- **Task to carry out**
Exact copy, pictures excluded: reproduce every record below.

- **Source material**
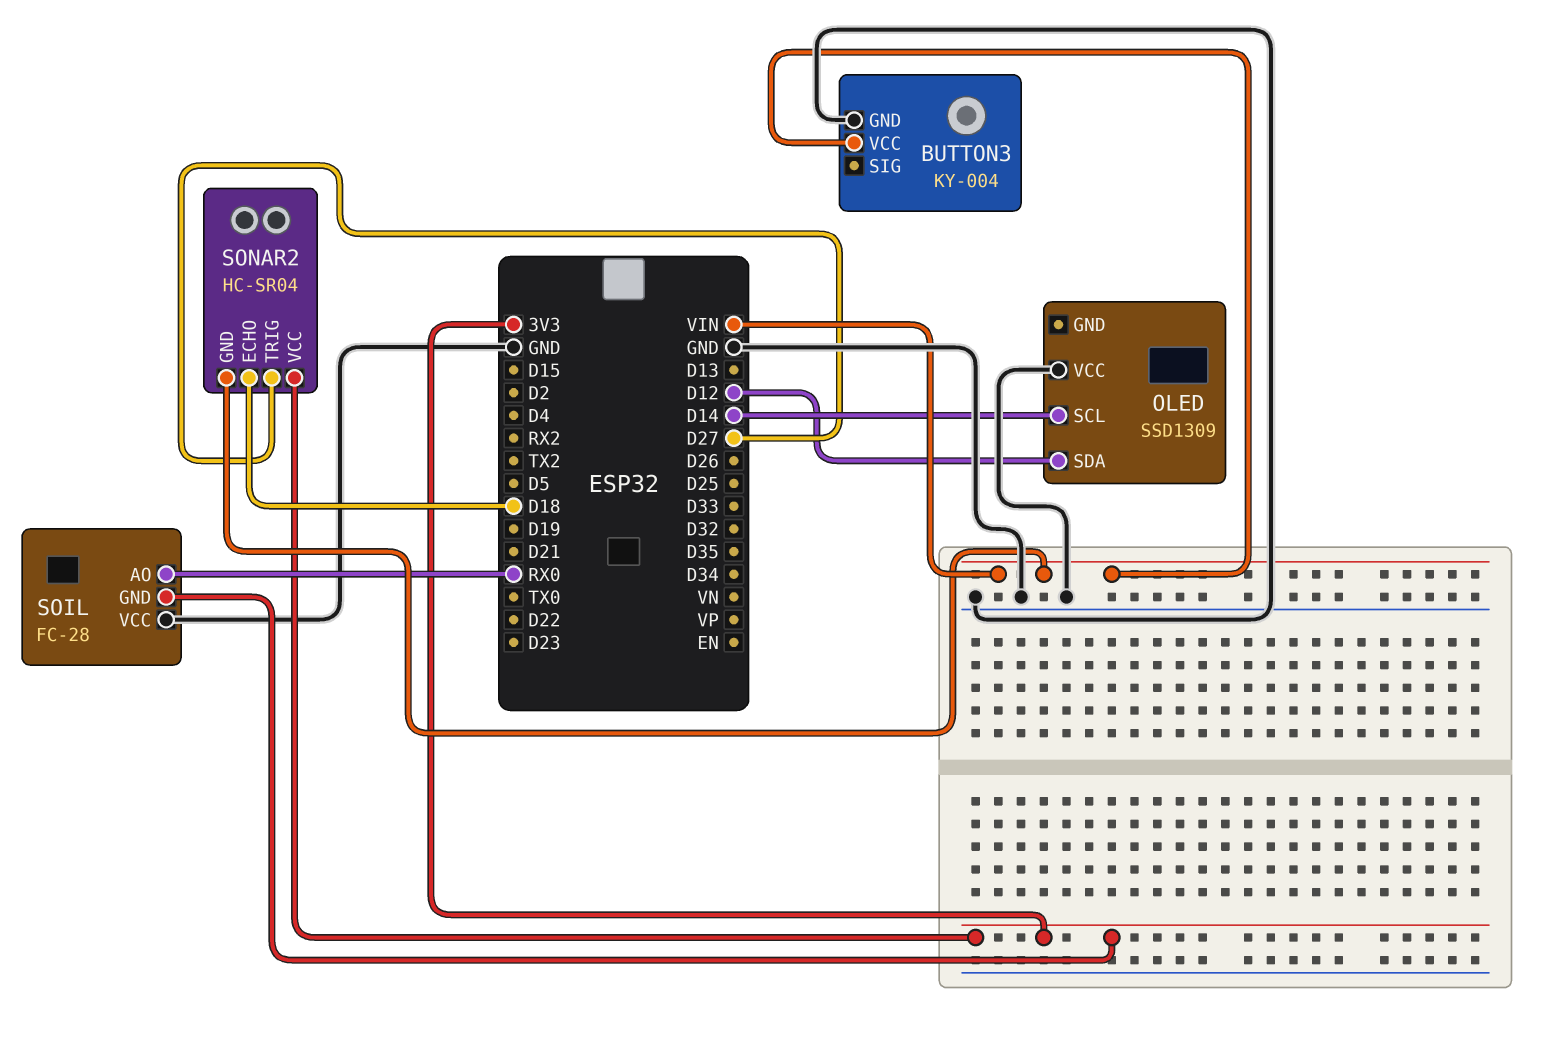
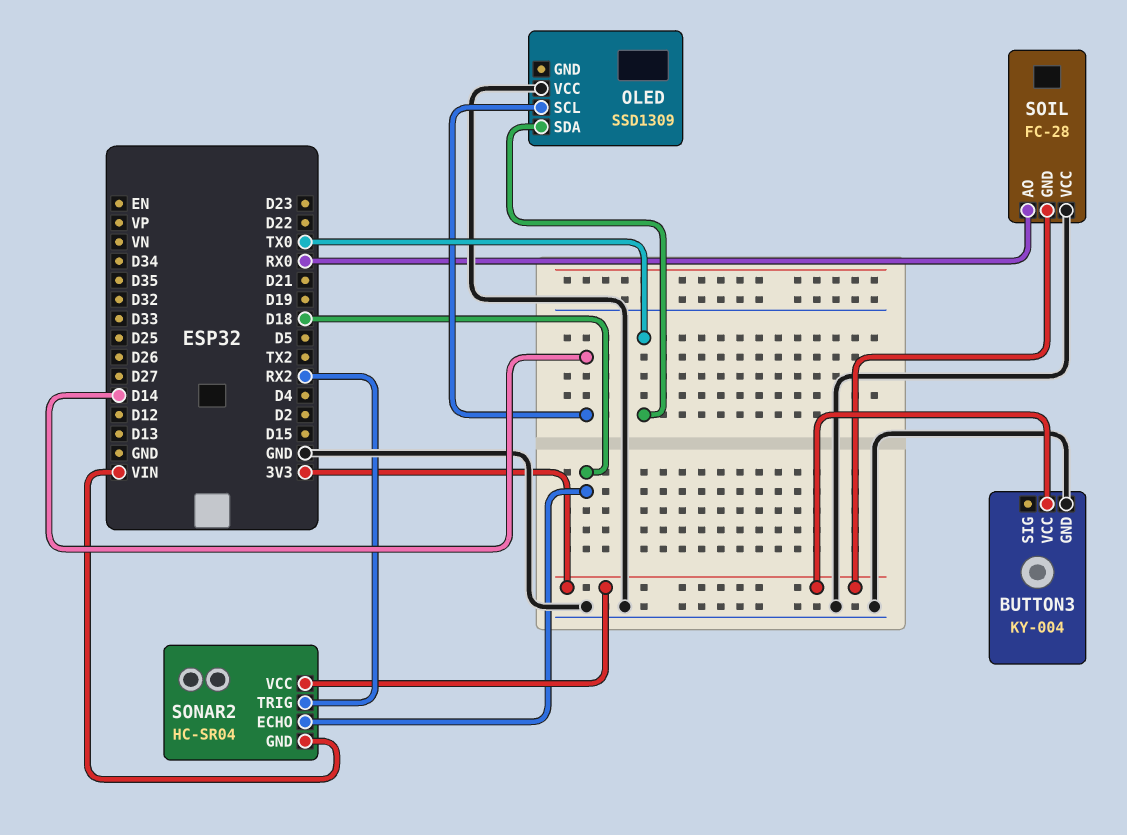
BUTTON3 pin VCC: VIN -> 3V3
OLED pin SDA: D12 -> TX0
SONAR2 pin TRIG: D27 -> RX2

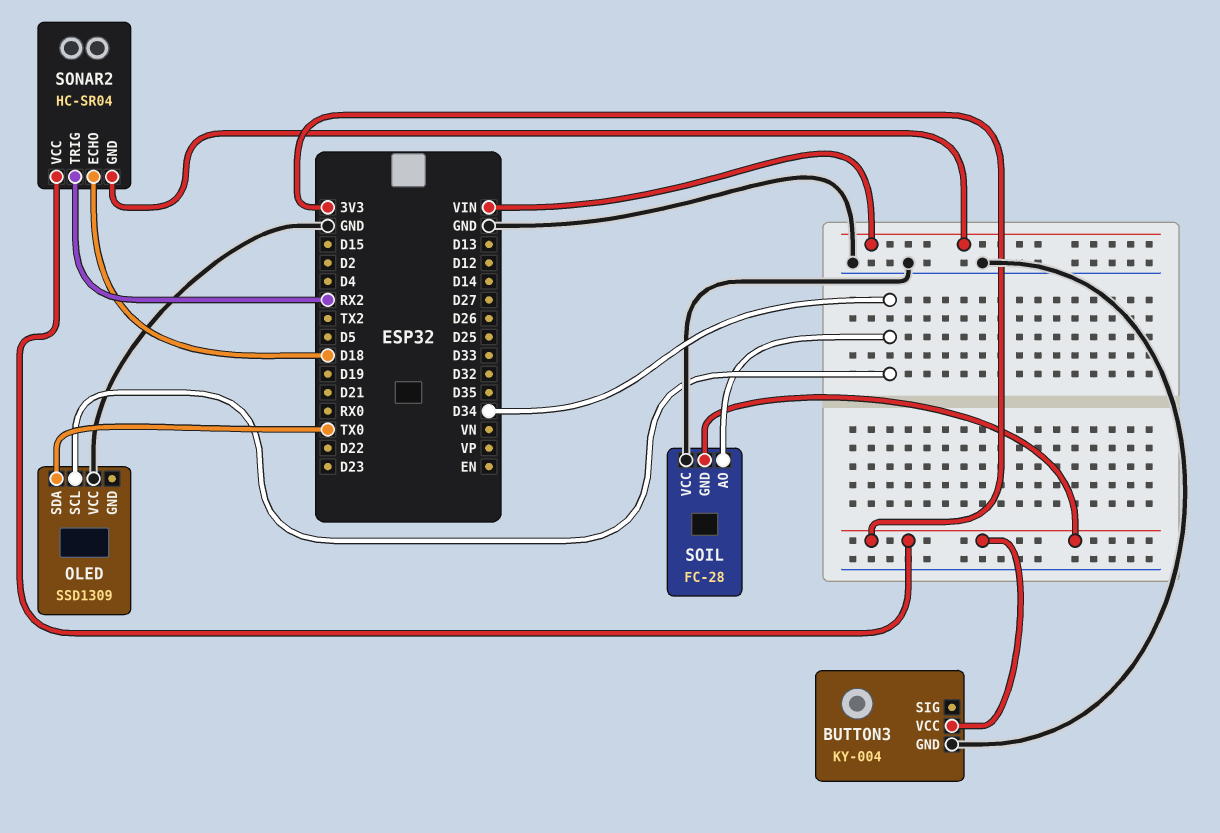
OLED pin SCL: D14 -> D34
SOIL pin AO: RX0 -> D34

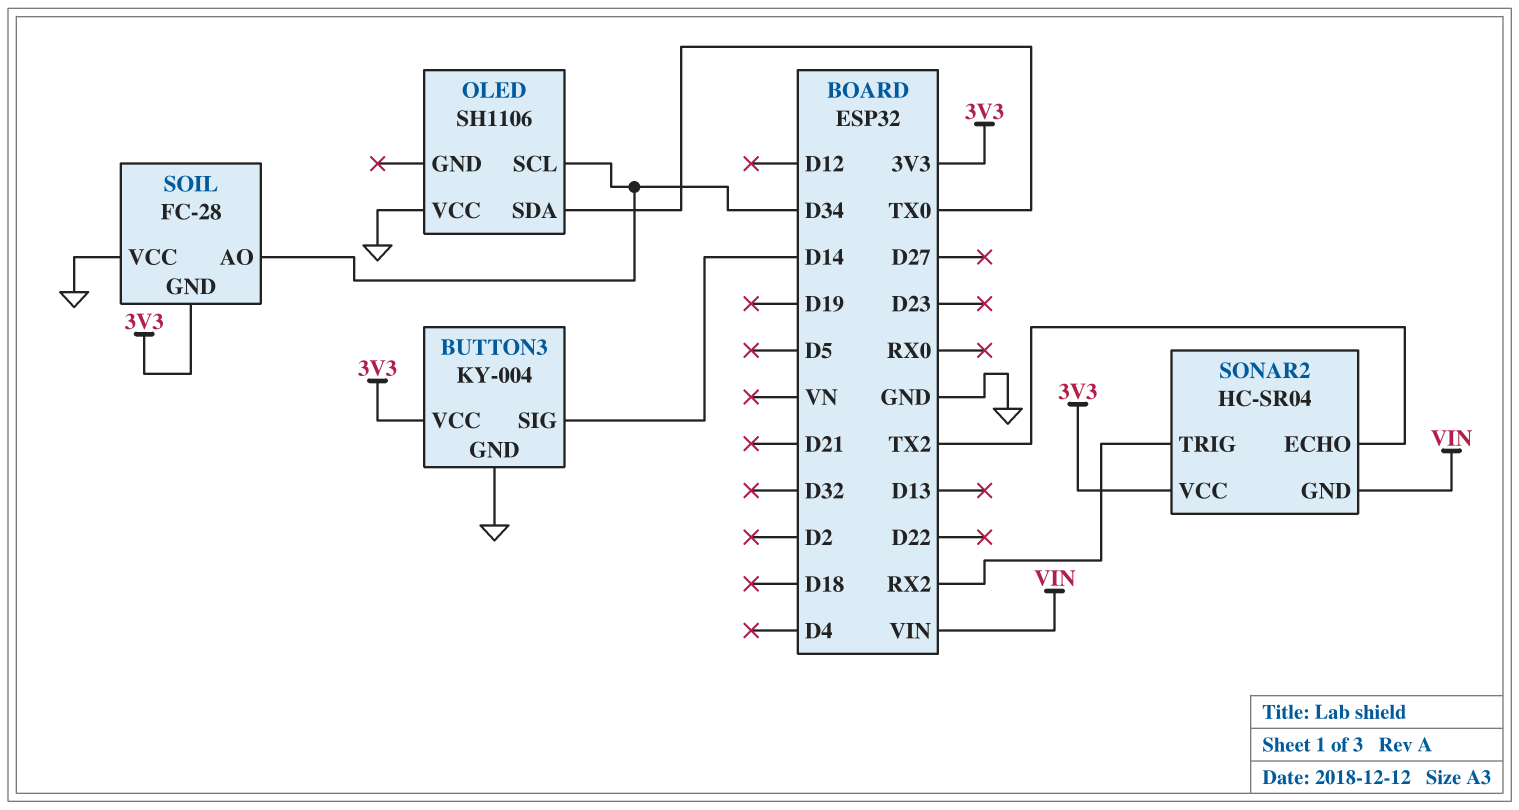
BUTTON3 pin SIG: none -> D14
OLED: SSD1309 -> SH1106
SONAR2 pin ECHO: D18 -> TX2

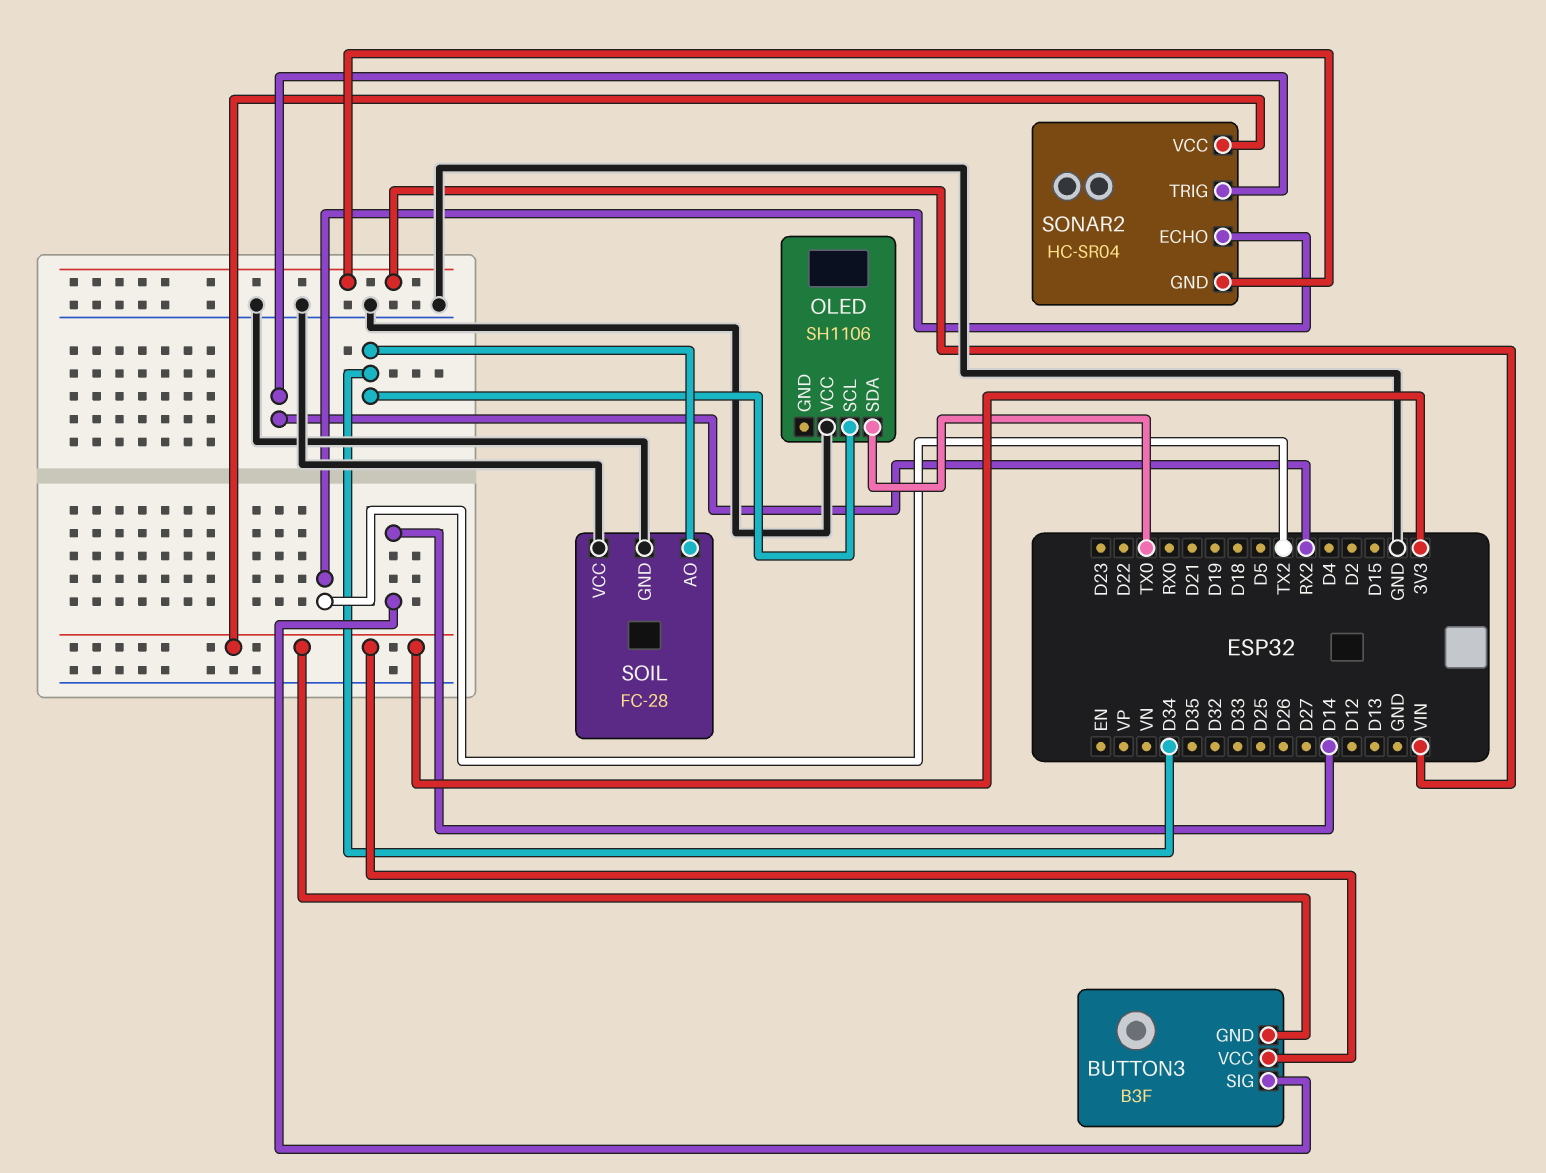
BUTTON3: KY-004 -> B3F
BUTTON3 pin GND: GND -> 3V3
SOIL pin GND: 3V3 -> GND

- **Response for this exercise**
BUTTON3 pin VCC: VIN -> 3V3
OLED pin SDA: D12 -> TX0
SONAR2 pin TRIG: D27 -> RX2

OLED pin SCL: D14 -> D34
SOIL pin AO: RX0 -> D34

BUTTON3 pin SIG: none -> D14
OLED: SSD1309 -> SH1106
SONAR2 pin ECHO: D18 -> TX2

BUTTON3: KY-004 -> B3F
BUTTON3 pin GND: GND -> 3V3
SOIL pin GND: 3V3 -> GND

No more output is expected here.